**Work order**
Print out each entry without alteration, and keep the pictures out.

**Before-and-after change data**
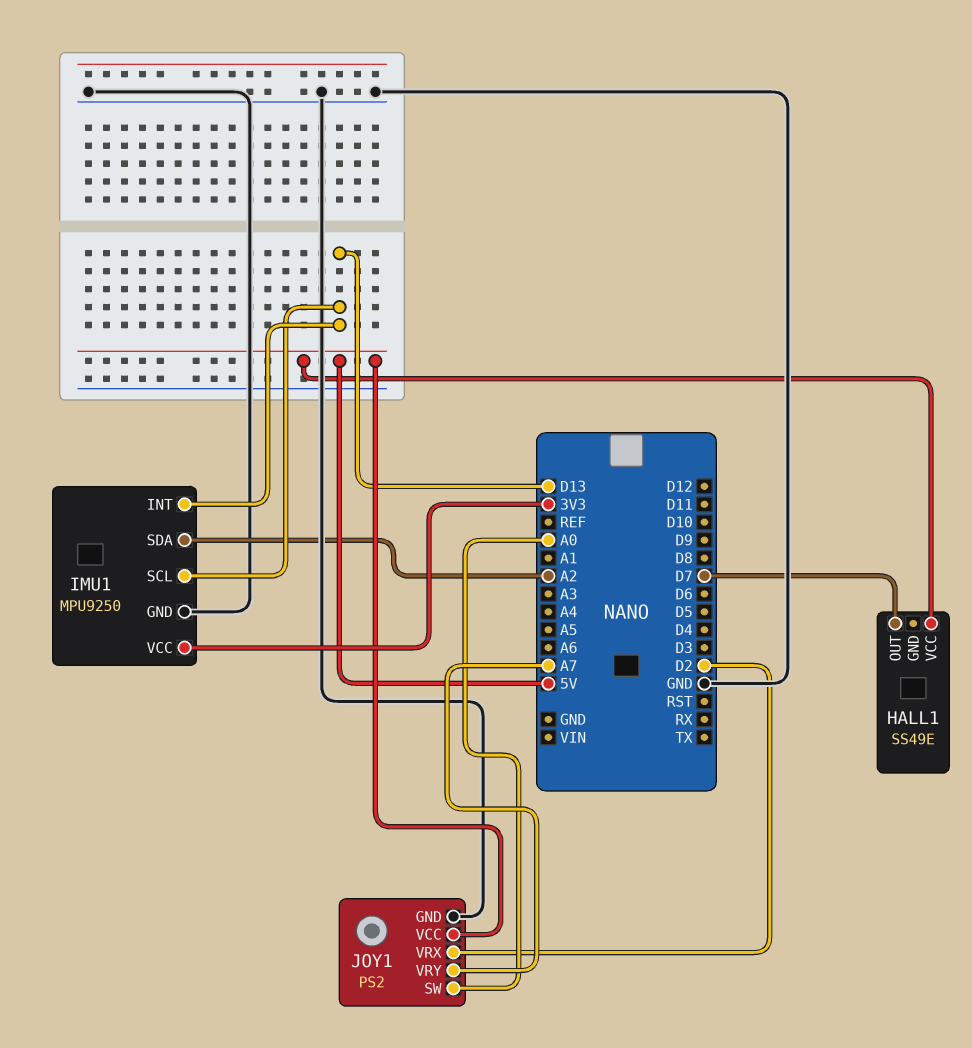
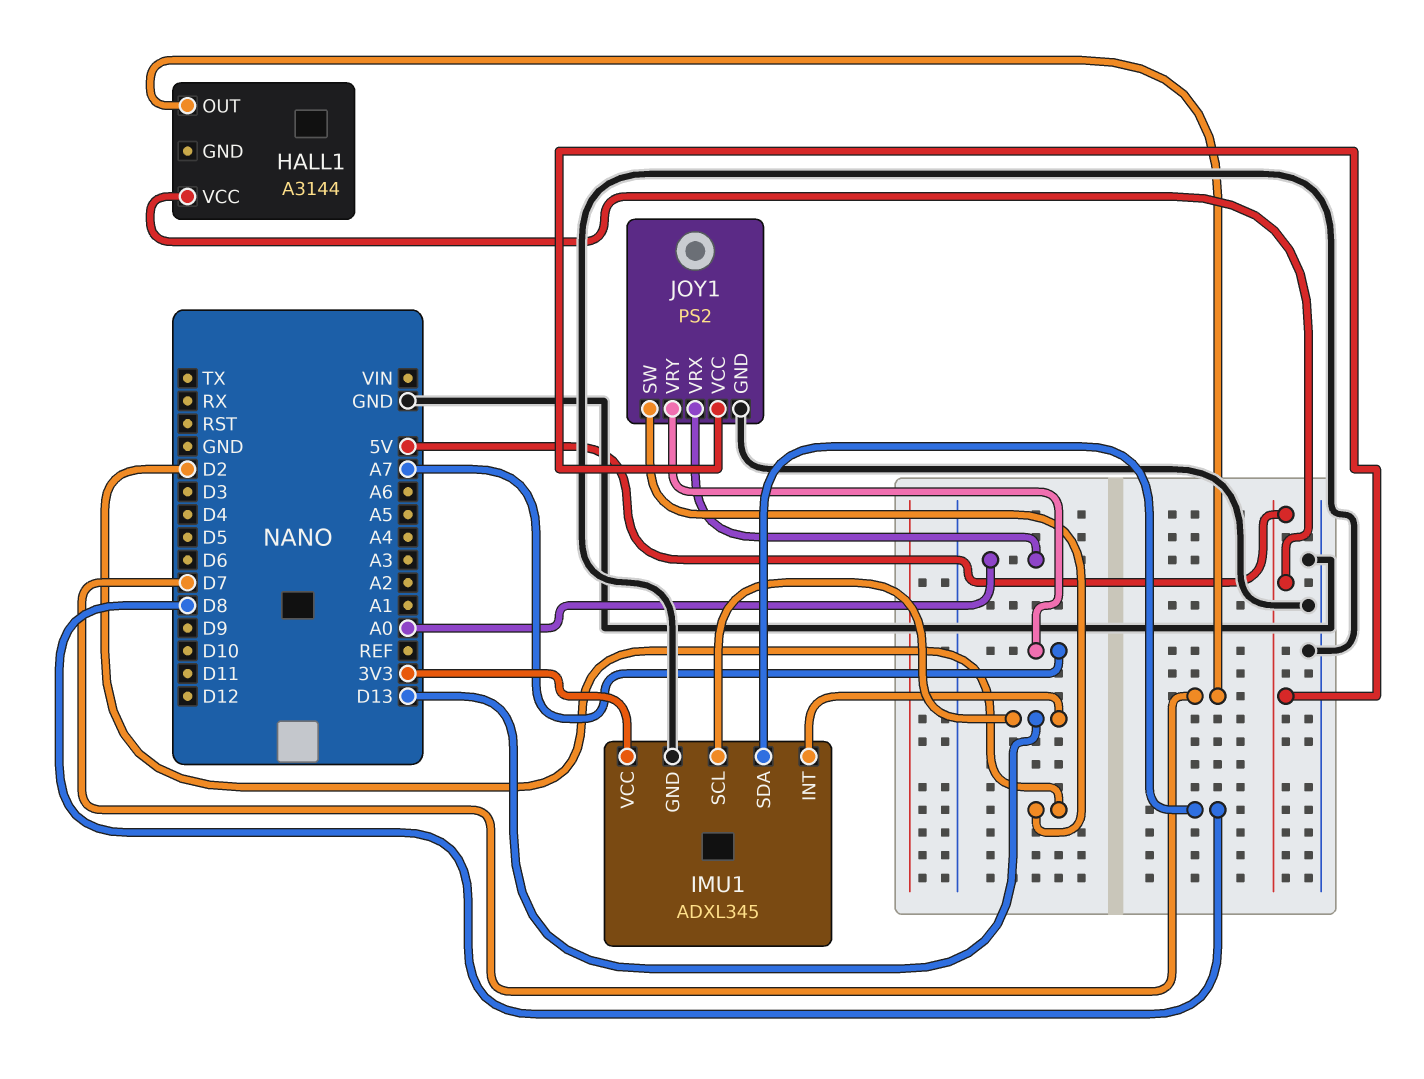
HALL1: SS49E -> A3144
IMU1: MPU9250 -> ADXL345
IMU1 pin SDA: A2 -> D8
JOY1 pin SW: A0 -> D2
JOY1 pin VRX: D2 -> A0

**Completed exercise**
HALL1: SS49E -> A3144
IMU1: MPU9250 -> ADXL345
IMU1 pin SDA: A2 -> D8
JOY1 pin SW: A0 -> D2
JOY1 pin VRX: D2 -> A0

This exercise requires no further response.